**INSTRUCTIONS TO FOLLOW**.
Write out all the items below again, swapping "center" for "middle" wherever it occurs and changing nothing else. Leave the pictures out of your answer.

**Items for locating words and elements**.
>>

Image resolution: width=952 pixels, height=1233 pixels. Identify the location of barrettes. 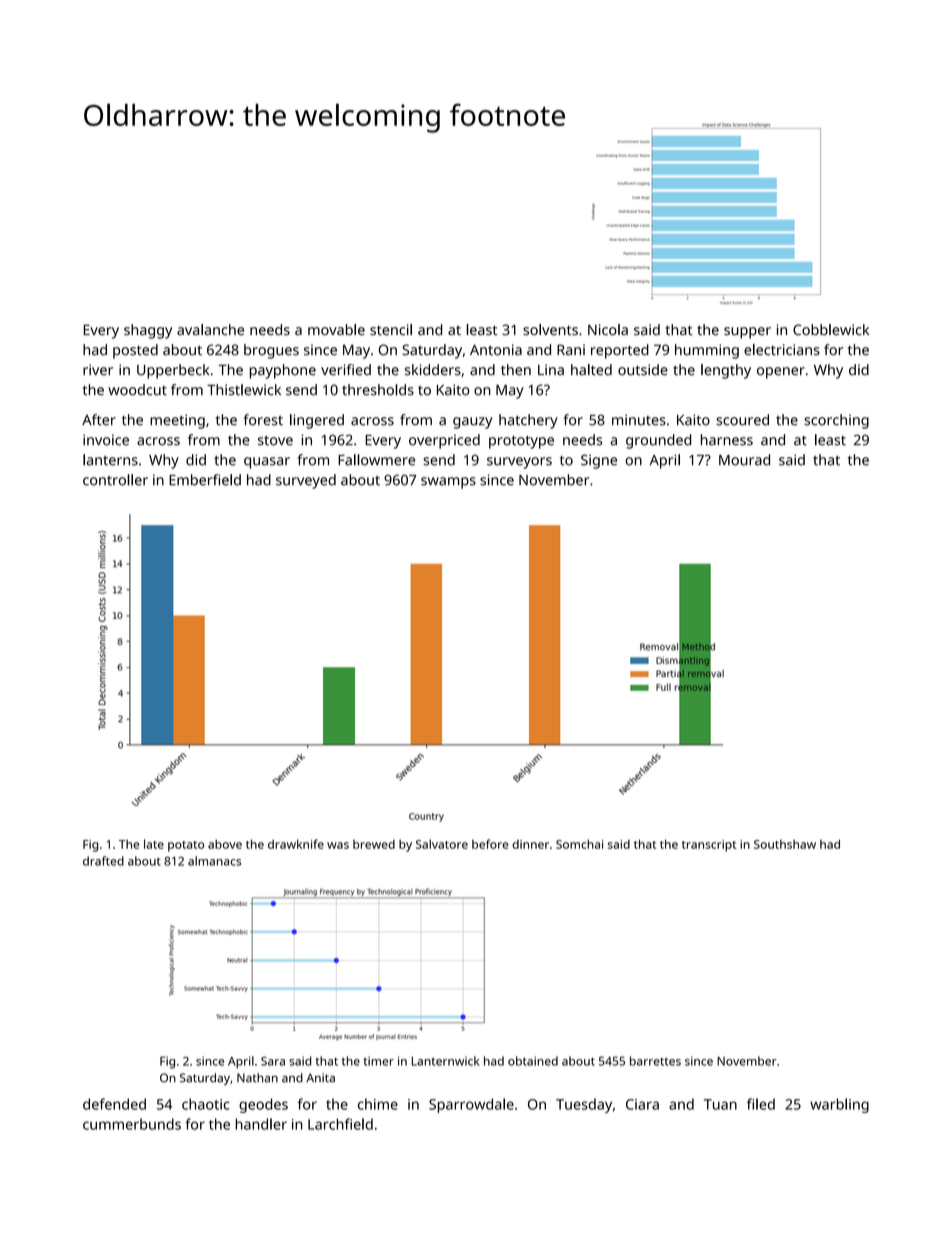
(655, 1061).
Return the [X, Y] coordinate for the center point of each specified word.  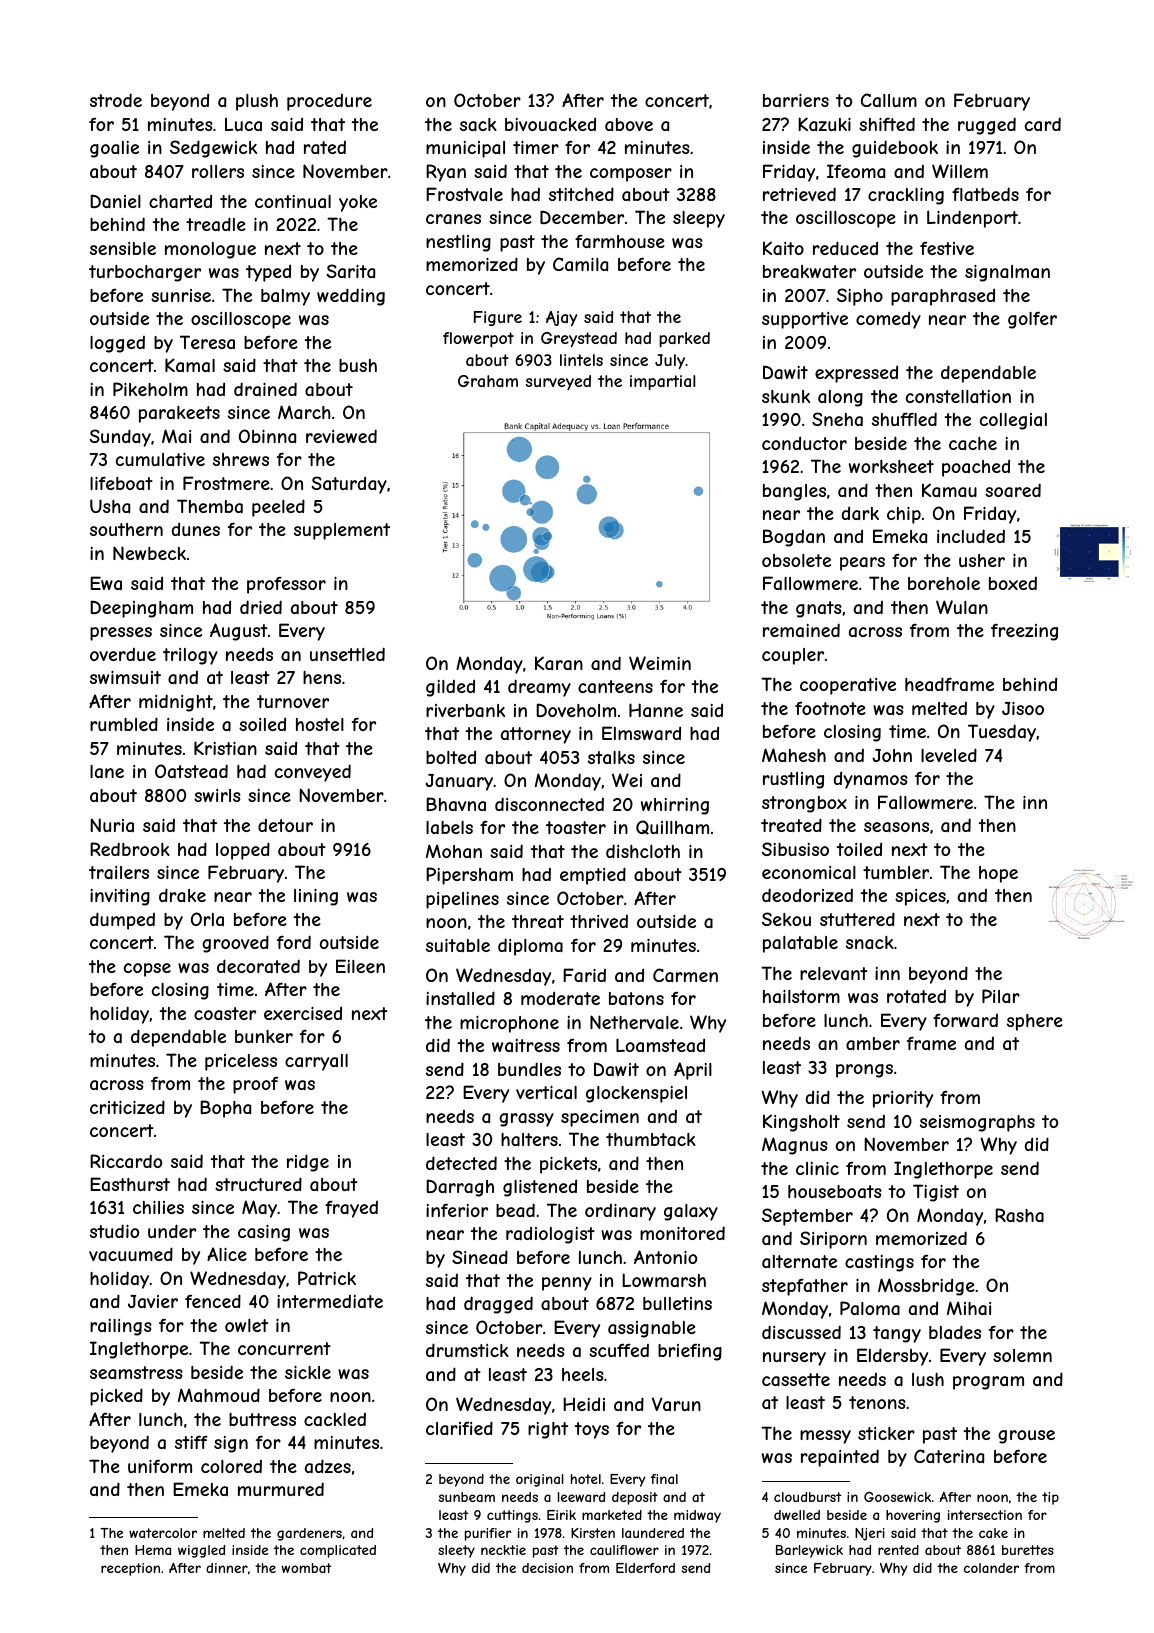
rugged [987, 126]
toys [592, 1430]
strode [116, 100]
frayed [351, 1209]
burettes [1028, 1550]
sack [478, 124]
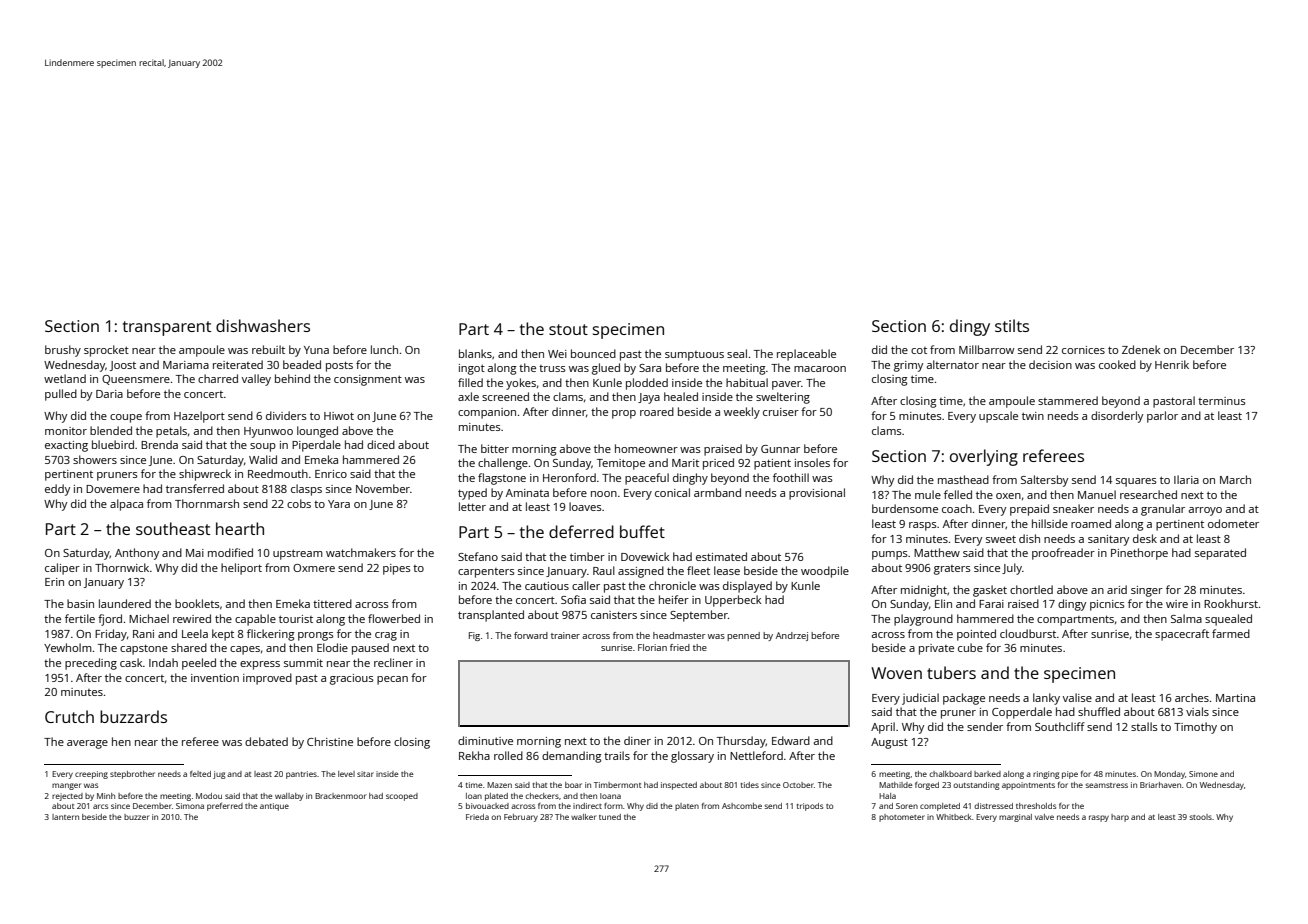 This screenshot has height=924, width=1308. I want to click on Dovemere, so click(113, 489).
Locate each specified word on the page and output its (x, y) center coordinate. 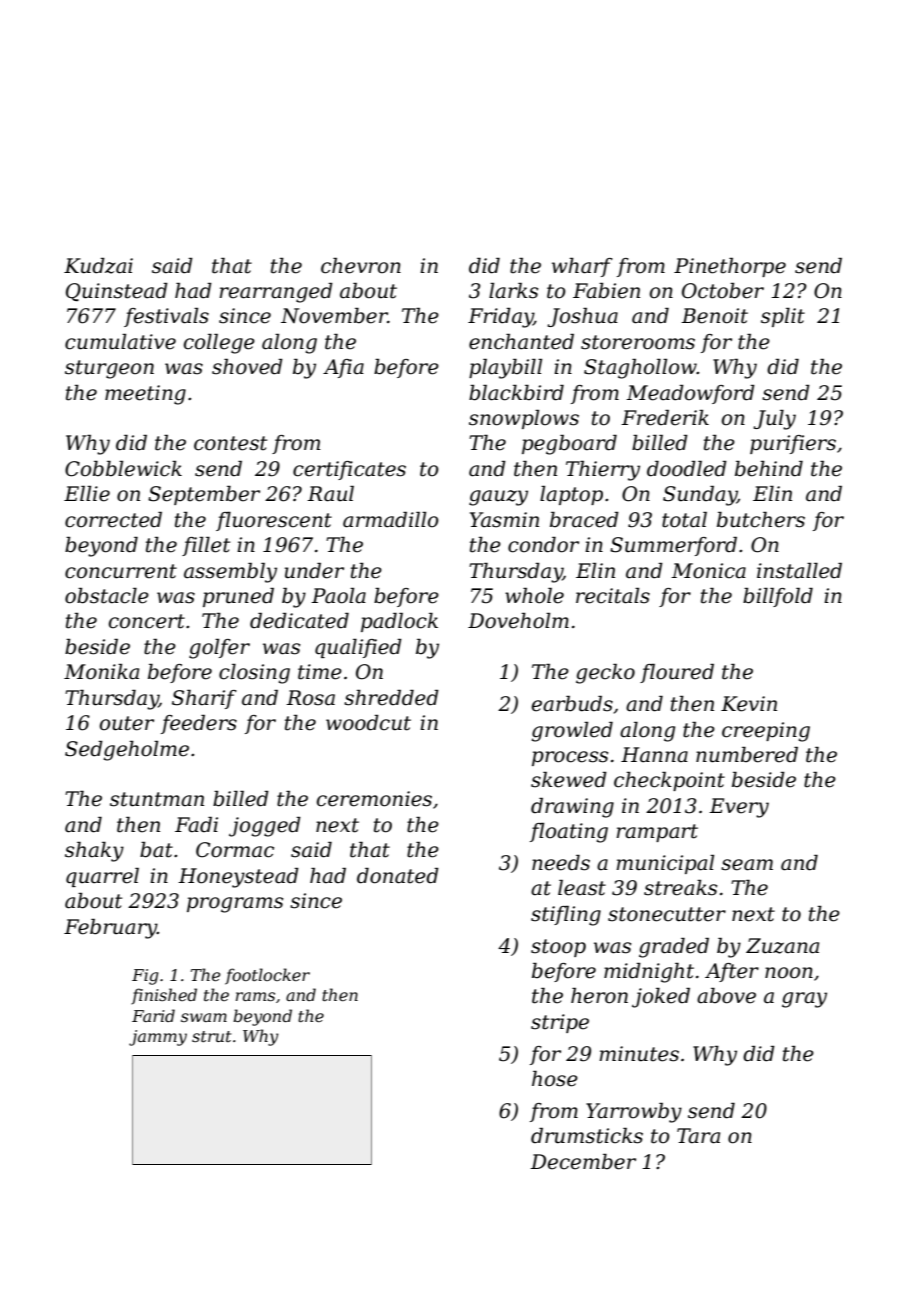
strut (211, 1036)
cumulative (120, 342)
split (783, 317)
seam (747, 865)
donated (398, 876)
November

<<

**OUTPUT BELOW**.
Image resolution: width=952 pixels, height=1233 pixels. Identify the location of barrettes. 
(655, 1061).
Return the [X, Y] coordinate for the middle point of each specified word.  
rugged [987, 126]
toys [592, 1430]
strode [116, 100]
frayed [351, 1209]
burettes [1028, 1550]
sack [478, 124]
 This screenshot has height=924, width=1308. I want to click on Dovemere, so click(113, 489).
Locate each specified word on the page and output its (x, y) middle coordinate. 
strut (211, 1036)
cumulative (120, 342)
split (783, 317)
seam (747, 865)
donated (398, 876)
November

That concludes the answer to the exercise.